Object transformation records
========

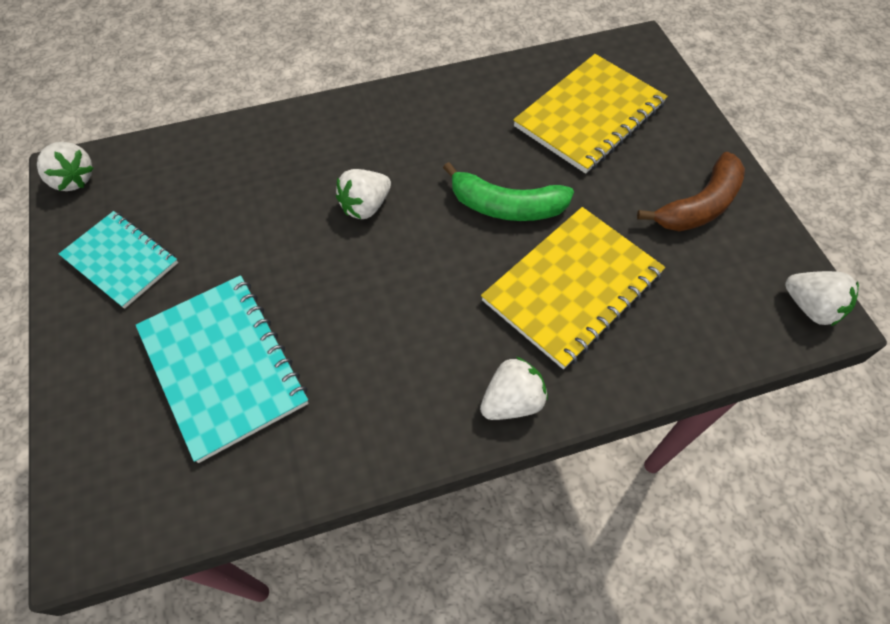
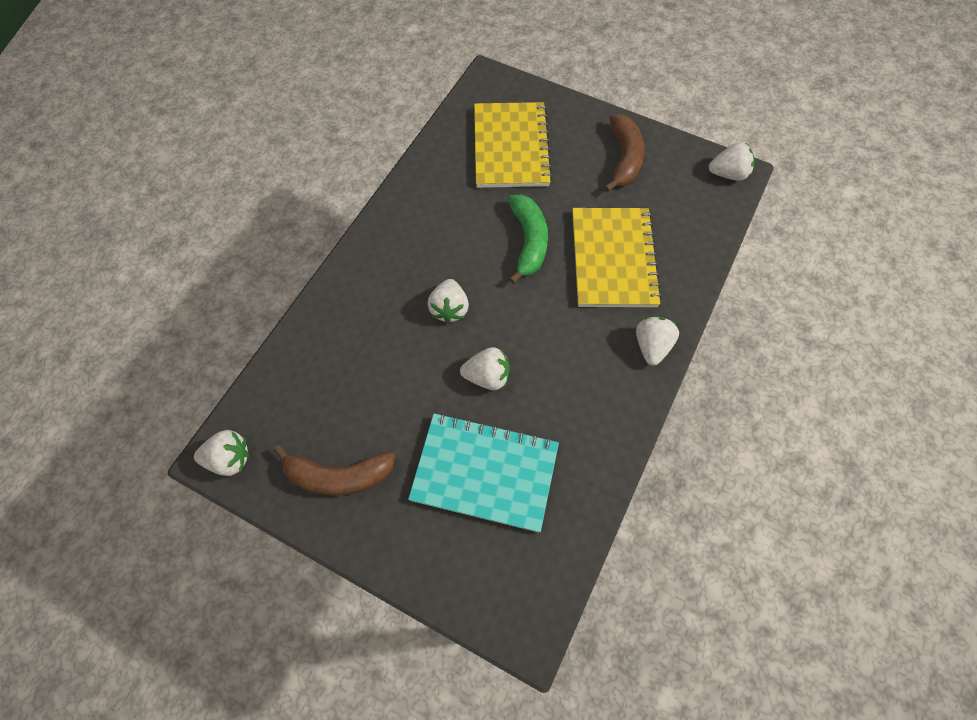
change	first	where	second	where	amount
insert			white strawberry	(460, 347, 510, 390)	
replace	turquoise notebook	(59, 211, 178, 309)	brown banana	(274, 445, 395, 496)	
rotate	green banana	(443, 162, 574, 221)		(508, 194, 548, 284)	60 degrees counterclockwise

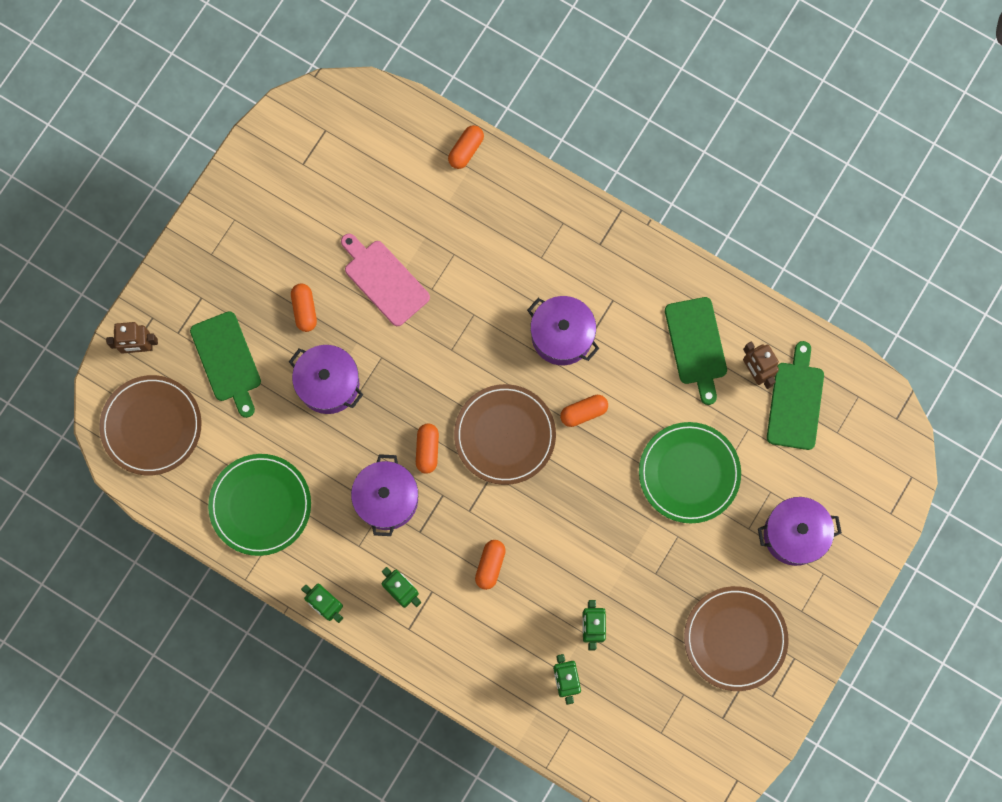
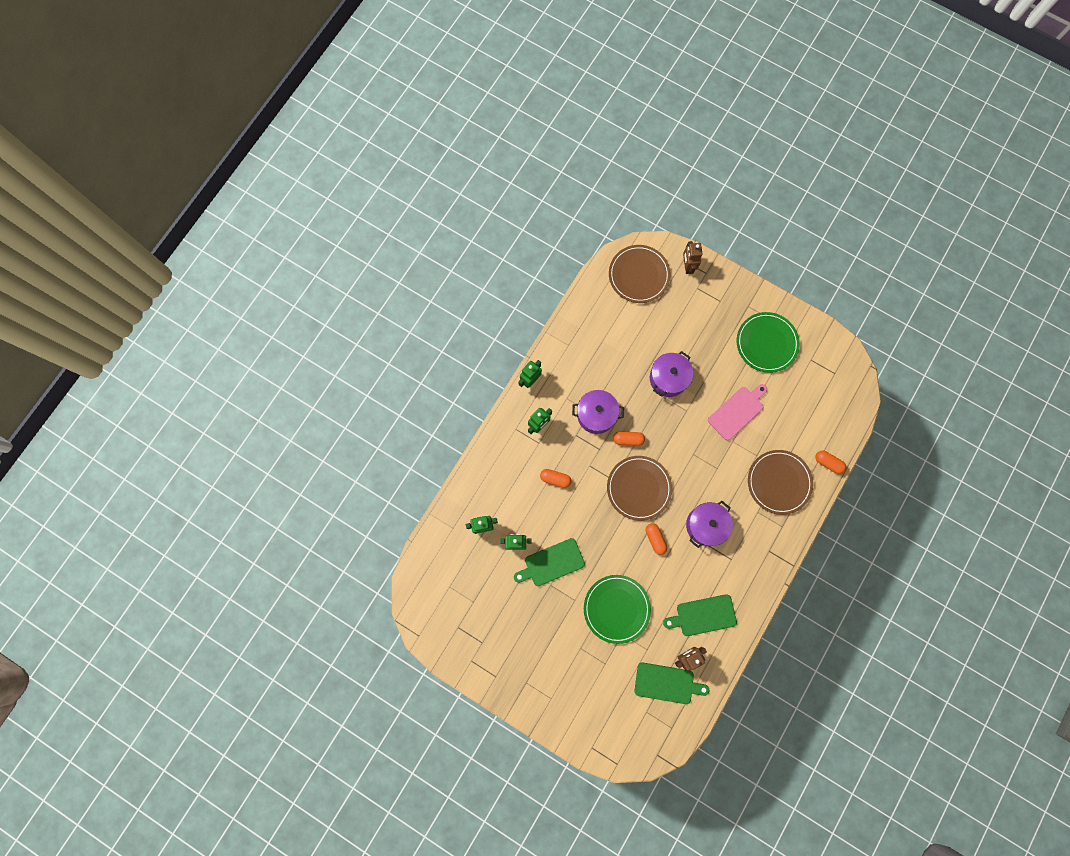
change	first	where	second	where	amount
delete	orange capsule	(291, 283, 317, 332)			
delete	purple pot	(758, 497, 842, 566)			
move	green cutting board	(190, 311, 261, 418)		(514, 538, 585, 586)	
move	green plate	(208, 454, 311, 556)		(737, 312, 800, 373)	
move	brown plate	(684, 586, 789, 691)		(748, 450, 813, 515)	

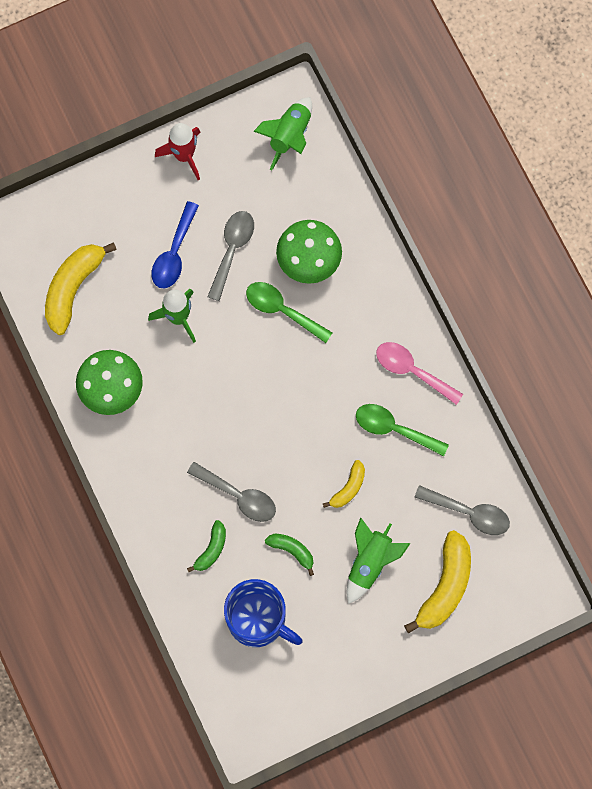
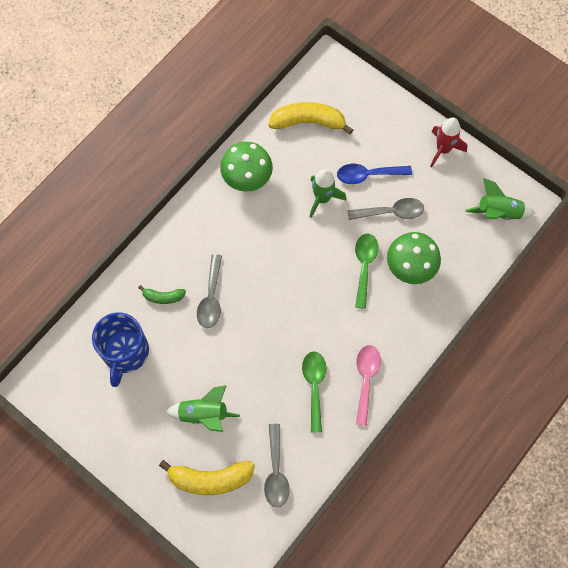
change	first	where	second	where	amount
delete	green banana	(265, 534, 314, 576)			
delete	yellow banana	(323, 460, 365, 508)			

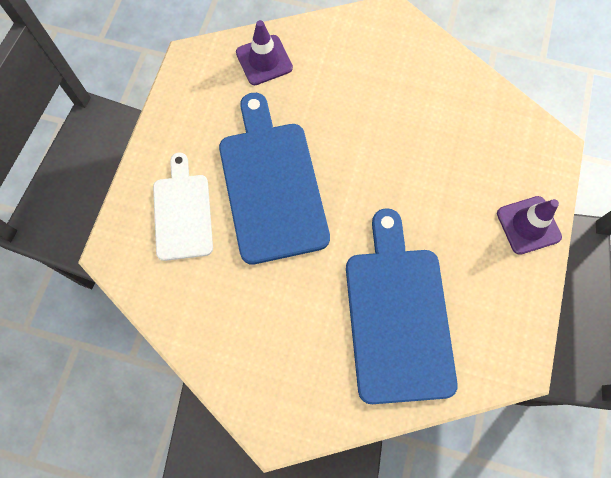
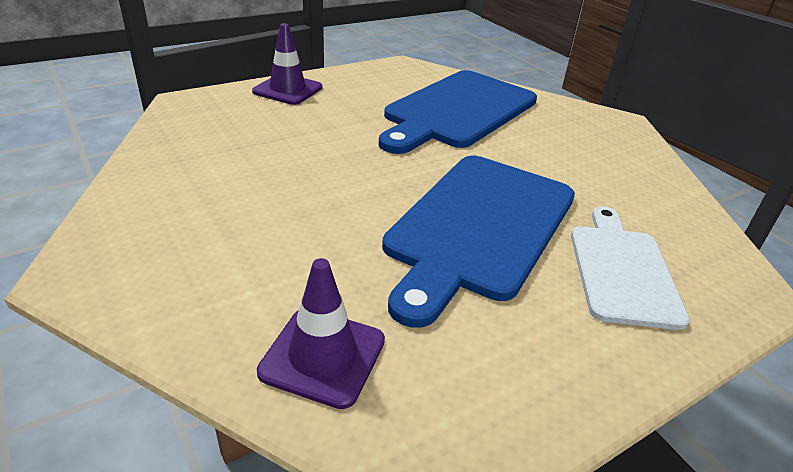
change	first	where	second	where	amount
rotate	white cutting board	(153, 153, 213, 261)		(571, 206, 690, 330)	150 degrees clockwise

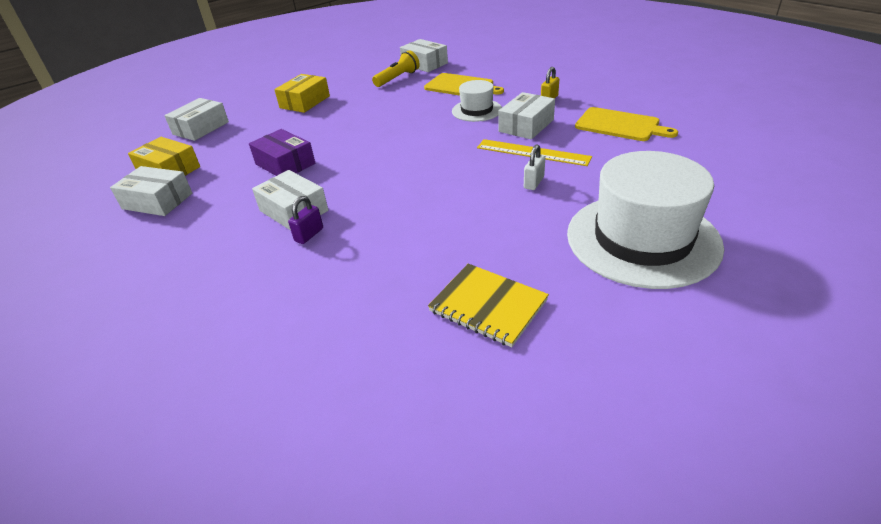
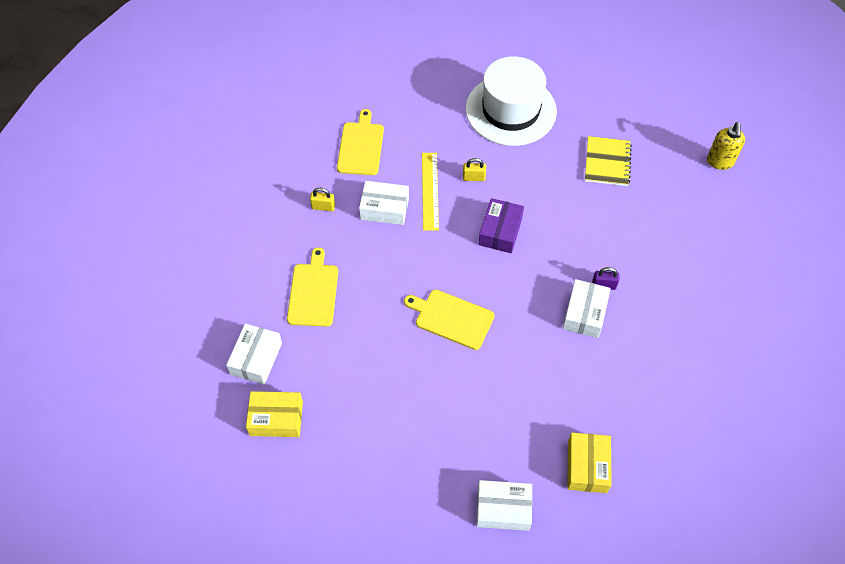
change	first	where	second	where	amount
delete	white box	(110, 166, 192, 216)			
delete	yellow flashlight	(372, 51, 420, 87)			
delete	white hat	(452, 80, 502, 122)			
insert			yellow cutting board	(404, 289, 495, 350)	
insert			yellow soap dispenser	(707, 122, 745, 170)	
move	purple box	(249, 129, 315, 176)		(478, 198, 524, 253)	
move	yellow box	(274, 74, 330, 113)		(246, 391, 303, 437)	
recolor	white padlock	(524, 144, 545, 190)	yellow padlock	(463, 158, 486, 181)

========

- [Task instructions]: Above are the records; from them, give again exactly the lines from the one containing "347, 510, 390)" to the one containing "445, 395, 496)", both lines included, and nothing more.

- [Finished exercise]:
insert			white strawberry	(460, 347, 510, 390)	
replace	turquoise notebook	(59, 211, 178, 309)	brown banana	(274, 445, 395, 496)	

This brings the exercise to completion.